■ **Task brief**
When a line of the entries contains the word "LEVEL", report that line.
Segment Start: Input material
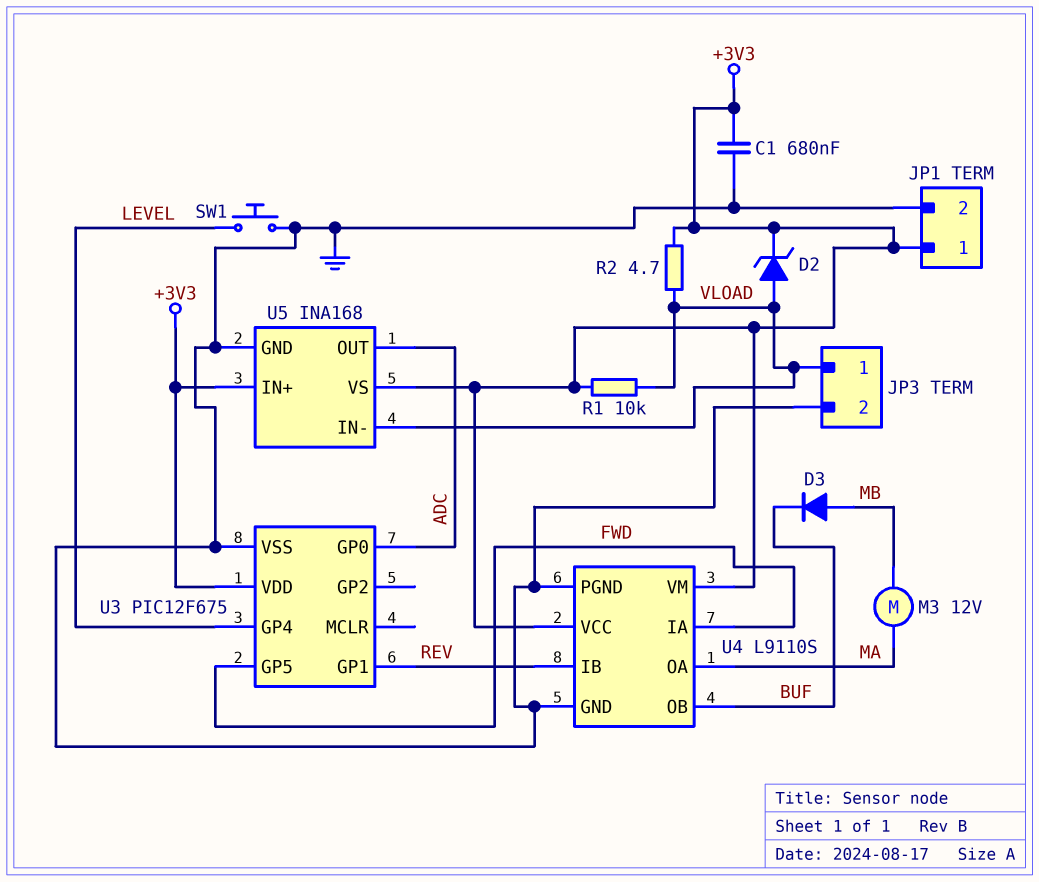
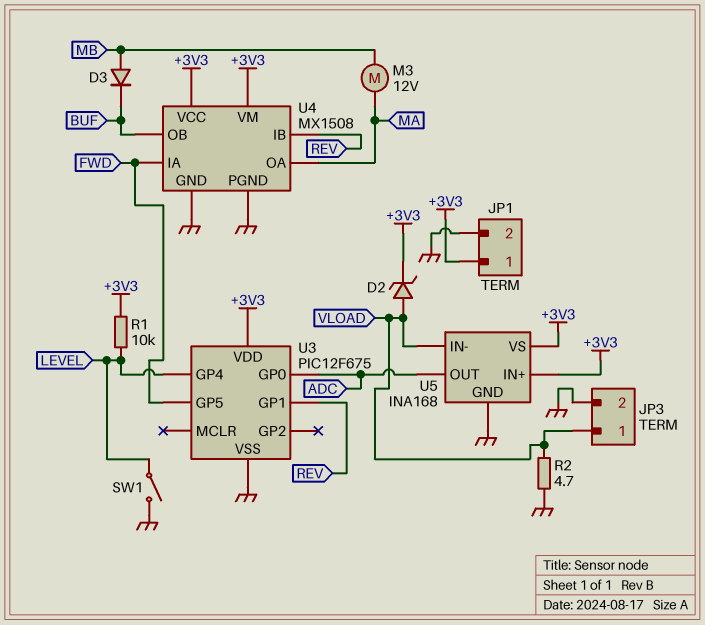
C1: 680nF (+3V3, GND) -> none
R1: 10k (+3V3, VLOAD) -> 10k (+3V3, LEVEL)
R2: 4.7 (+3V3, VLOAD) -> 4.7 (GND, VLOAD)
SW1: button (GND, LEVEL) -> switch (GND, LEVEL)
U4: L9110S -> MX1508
Segment End: Input material
Segment Start: Input material
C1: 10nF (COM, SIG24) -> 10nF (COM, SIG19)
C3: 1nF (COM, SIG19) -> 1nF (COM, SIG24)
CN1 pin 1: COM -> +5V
Segment End: Input material
■ **Expected answer**
R1: 10k (+3V3, VLOAD) -> 10k (+3V3, LEVEL)
SW1: button (GND, LEVEL) -> switch (GND, LEVEL)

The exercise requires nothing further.